'''

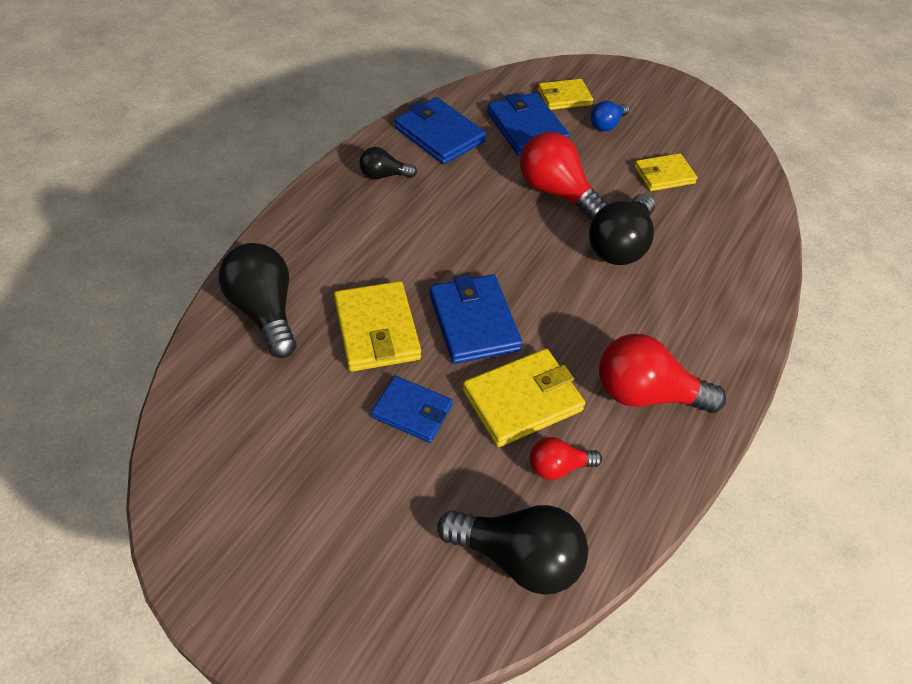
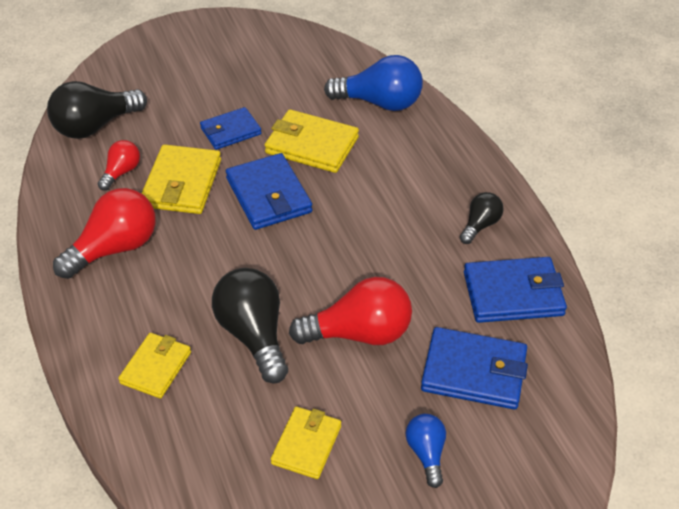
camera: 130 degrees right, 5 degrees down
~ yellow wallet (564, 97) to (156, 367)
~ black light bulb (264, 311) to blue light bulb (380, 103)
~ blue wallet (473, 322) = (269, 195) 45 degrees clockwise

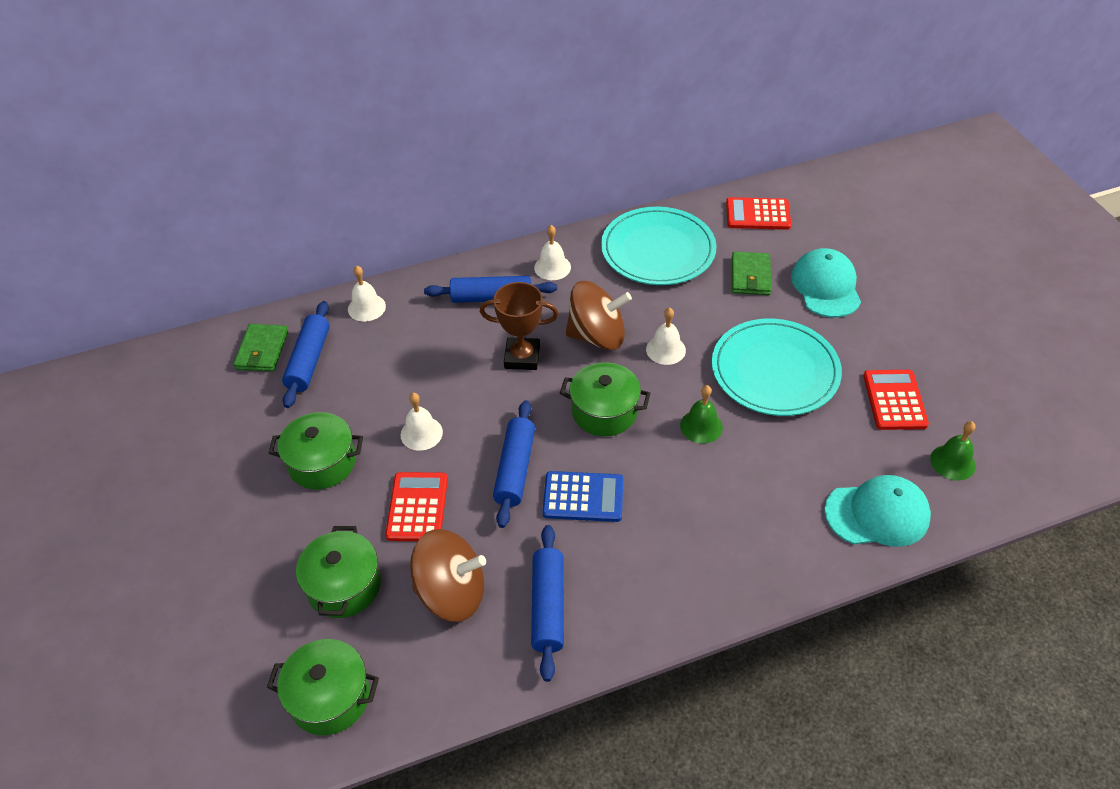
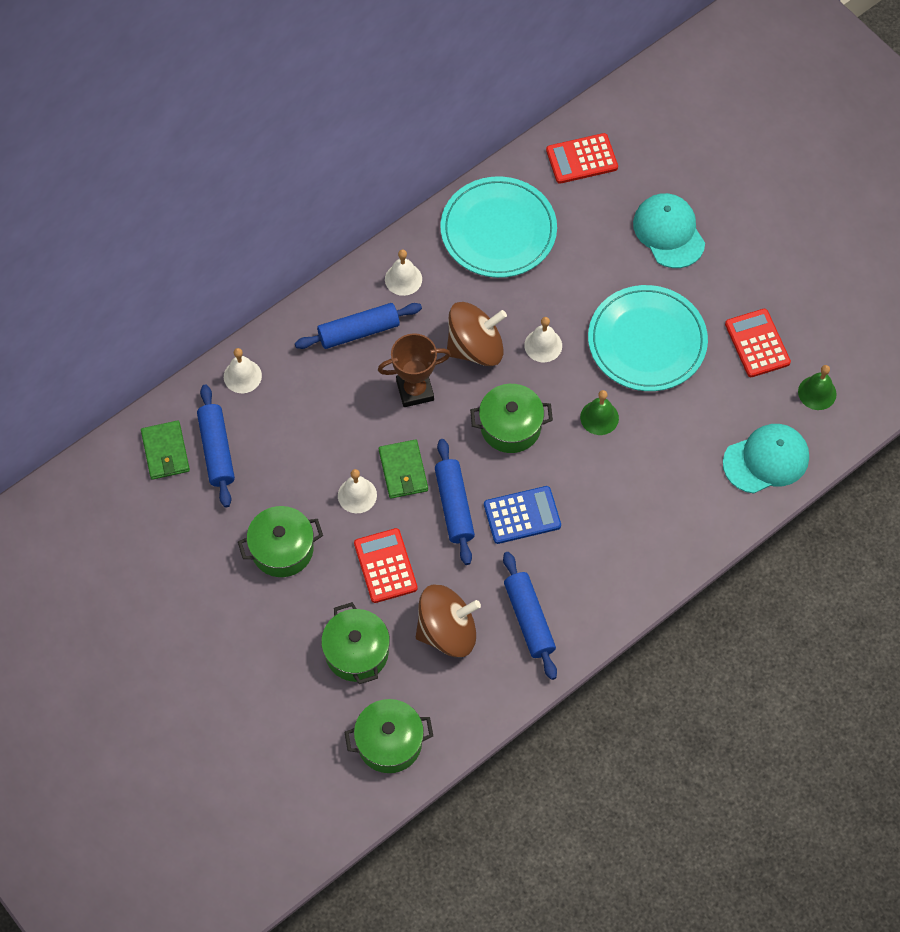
camera: 20 degrees left, 15 degrees up
~ green wallet (750, 276) to (403, 471)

'''

INSTRUCTIONS TO FOLLOW:
Repeat the lines from the line containing "to (156, 367)" through the end of the material above exactly, with no pictures and nothing else.

SOLUTION TO THE PROBLEM:
~ yellow wallet (564, 97) to (156, 367)
~ black light bulb (264, 311) to blue light bulb (380, 103)
~ blue wallet (473, 322) = (269, 195) 45 degrees clockwise

camera: 20 degrees left, 15 degrees up
~ green wallet (750, 276) to (403, 471)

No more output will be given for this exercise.